▼

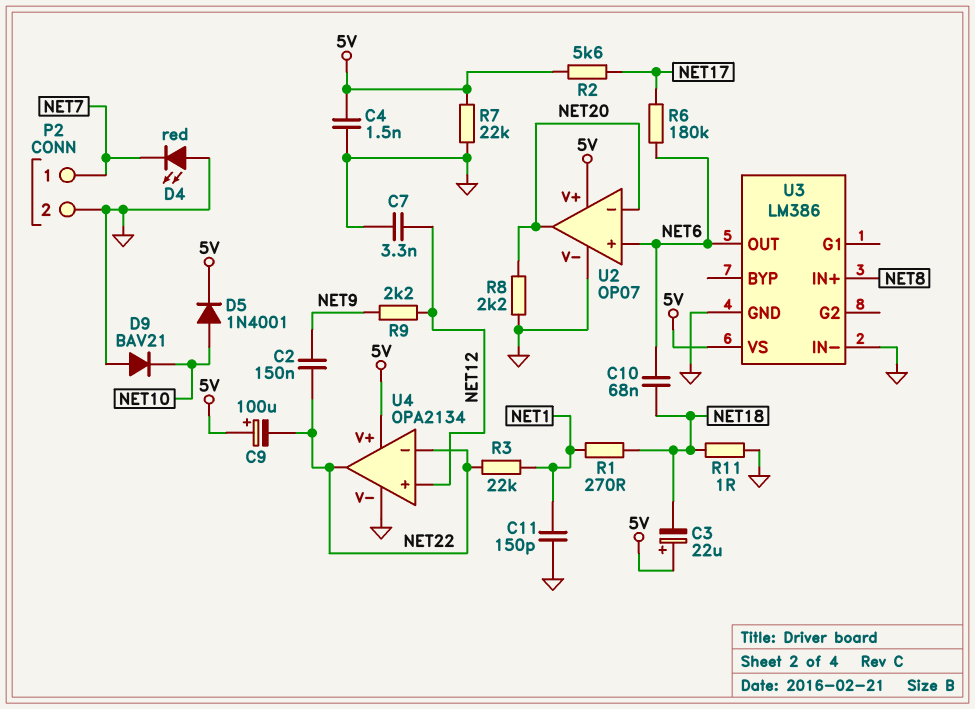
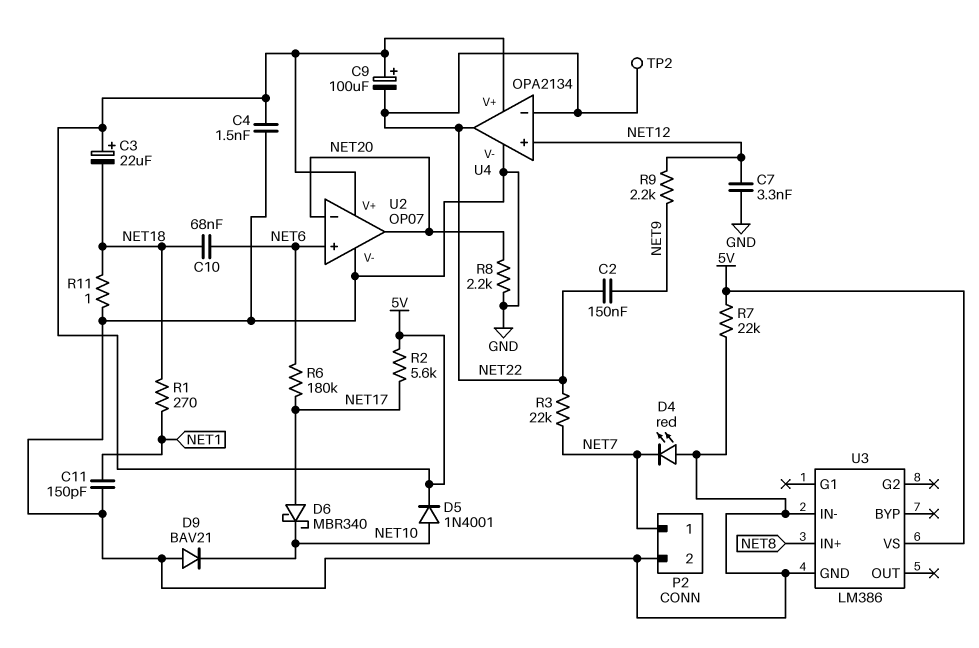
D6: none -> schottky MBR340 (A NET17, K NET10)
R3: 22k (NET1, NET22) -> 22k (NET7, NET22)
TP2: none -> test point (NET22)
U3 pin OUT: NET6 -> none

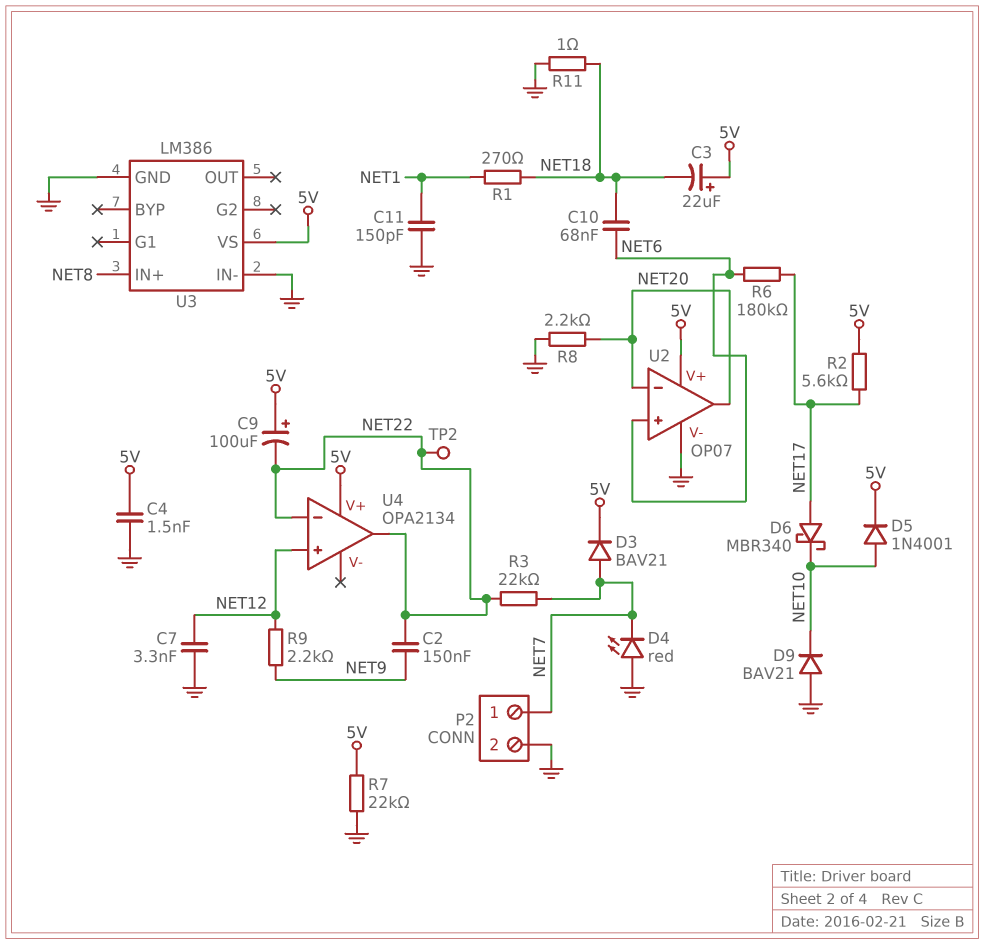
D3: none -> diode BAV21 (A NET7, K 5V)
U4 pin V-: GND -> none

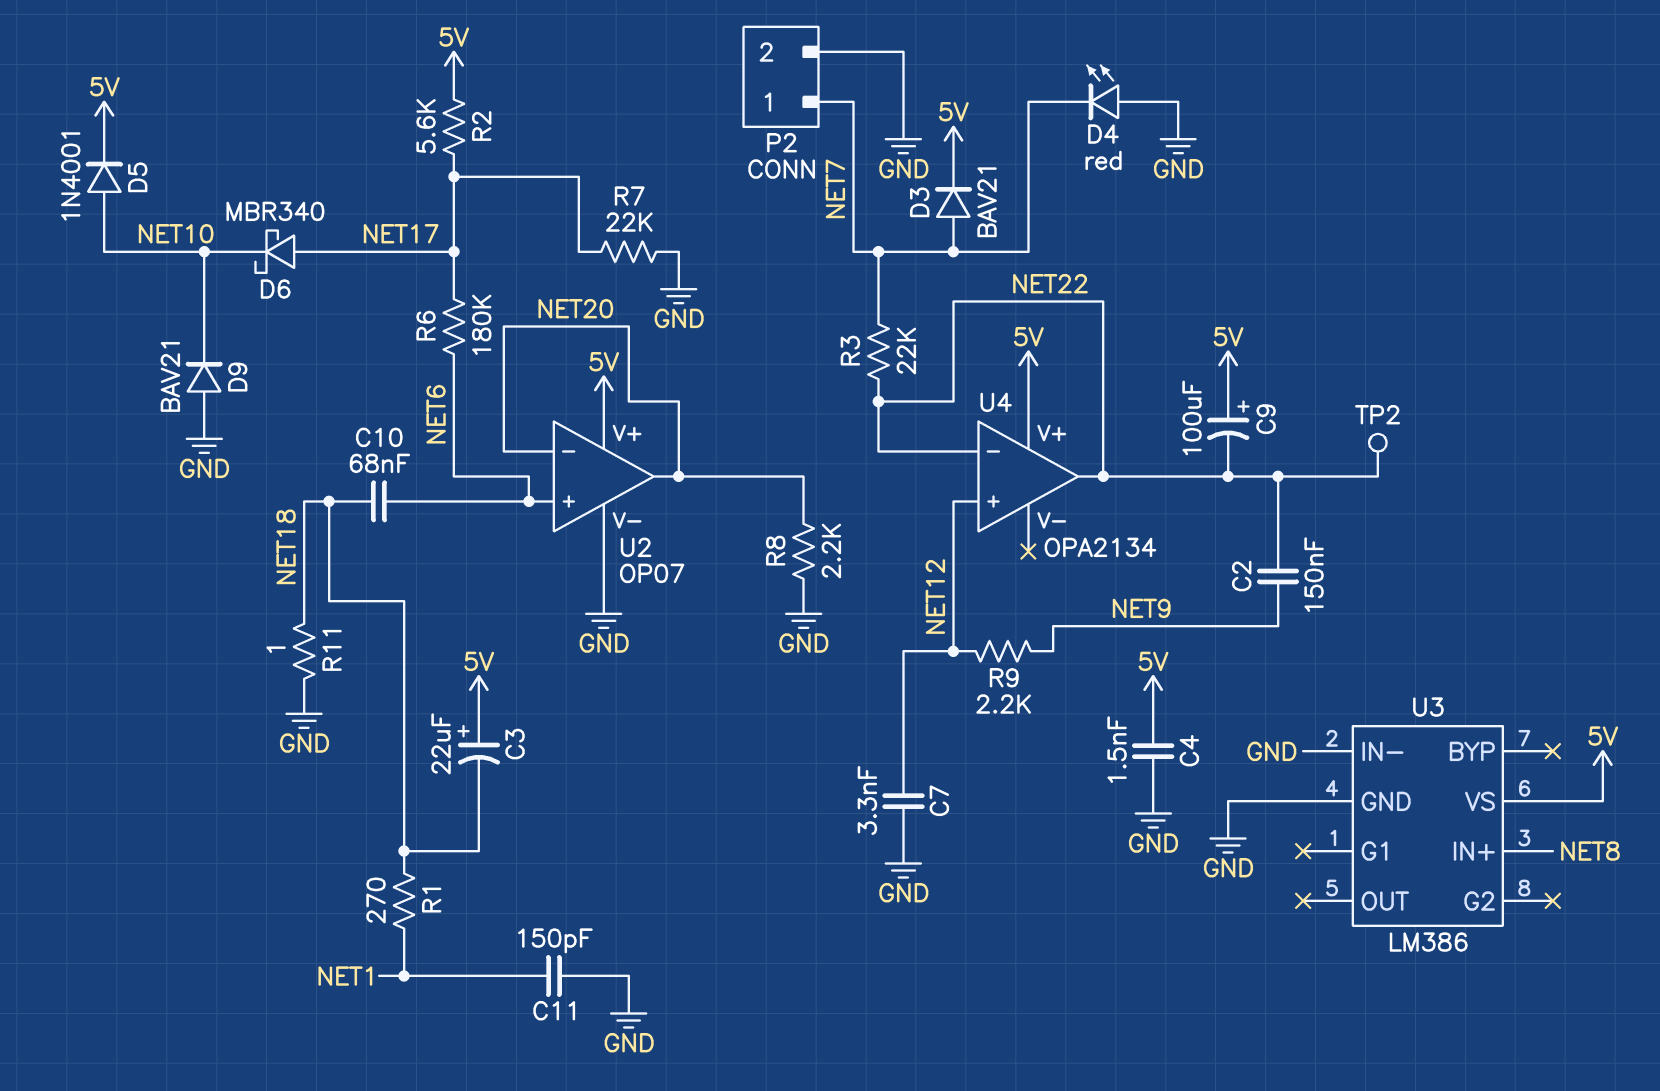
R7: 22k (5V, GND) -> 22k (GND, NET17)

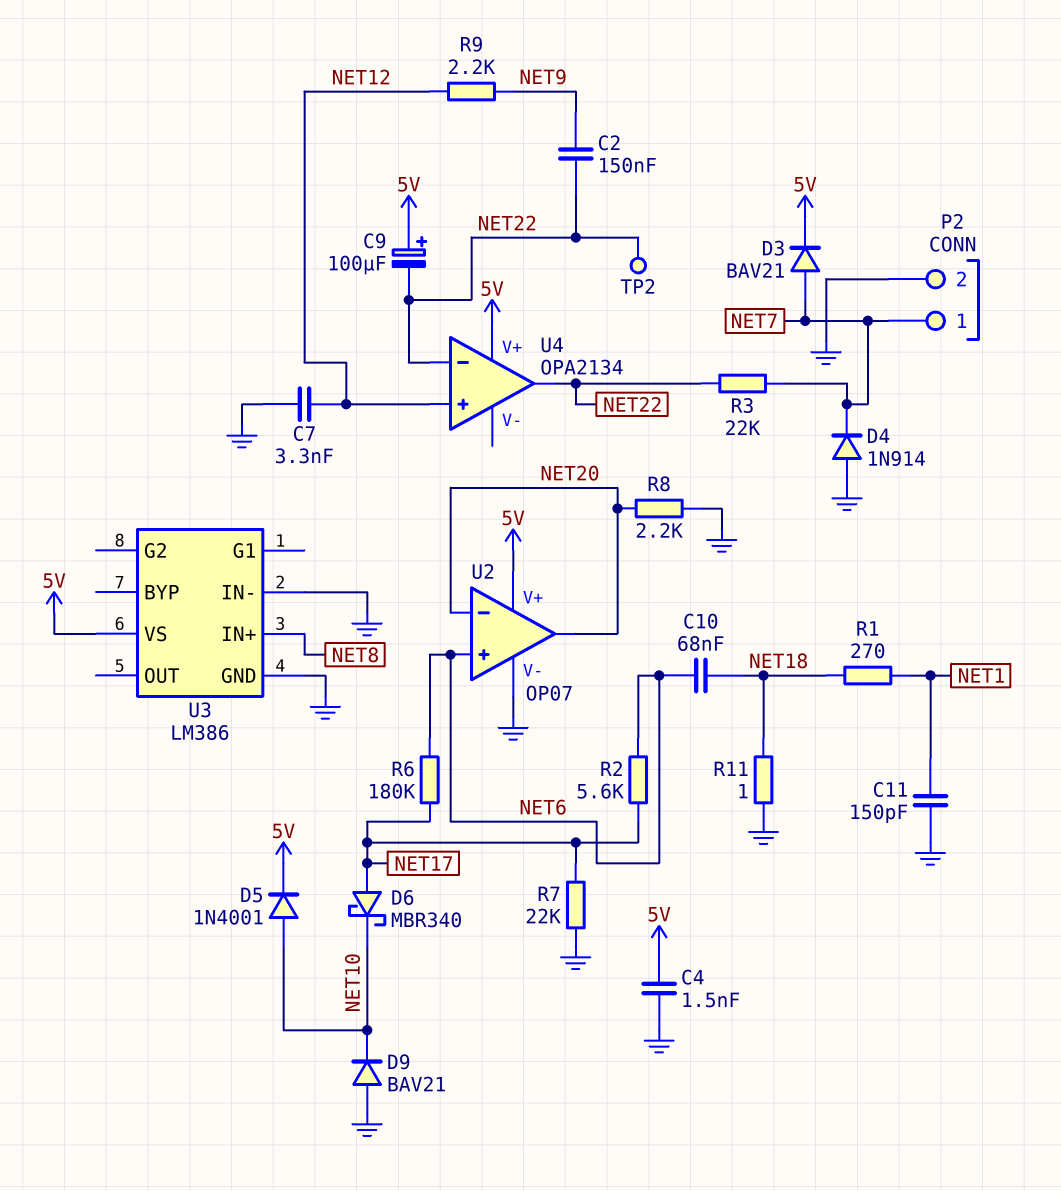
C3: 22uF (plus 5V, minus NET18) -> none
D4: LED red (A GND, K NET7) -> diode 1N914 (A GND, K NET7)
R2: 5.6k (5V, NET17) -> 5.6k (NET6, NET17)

▲

WORK REQUIRED:
For every line of the records that has the word "none" in it, make a copy.

REPLY TO THE TASK:
D6: none -> schottky MBR340 (A NET17, K NET10)
TP2: none -> test point (NET22)
U3 pin OUT: NET6 -> none
D3: none -> diode BAV21 (A NET7, K 5V)
U4 pin V-: GND -> none
C3: 22uF (plus 5V, minus NET18) -> none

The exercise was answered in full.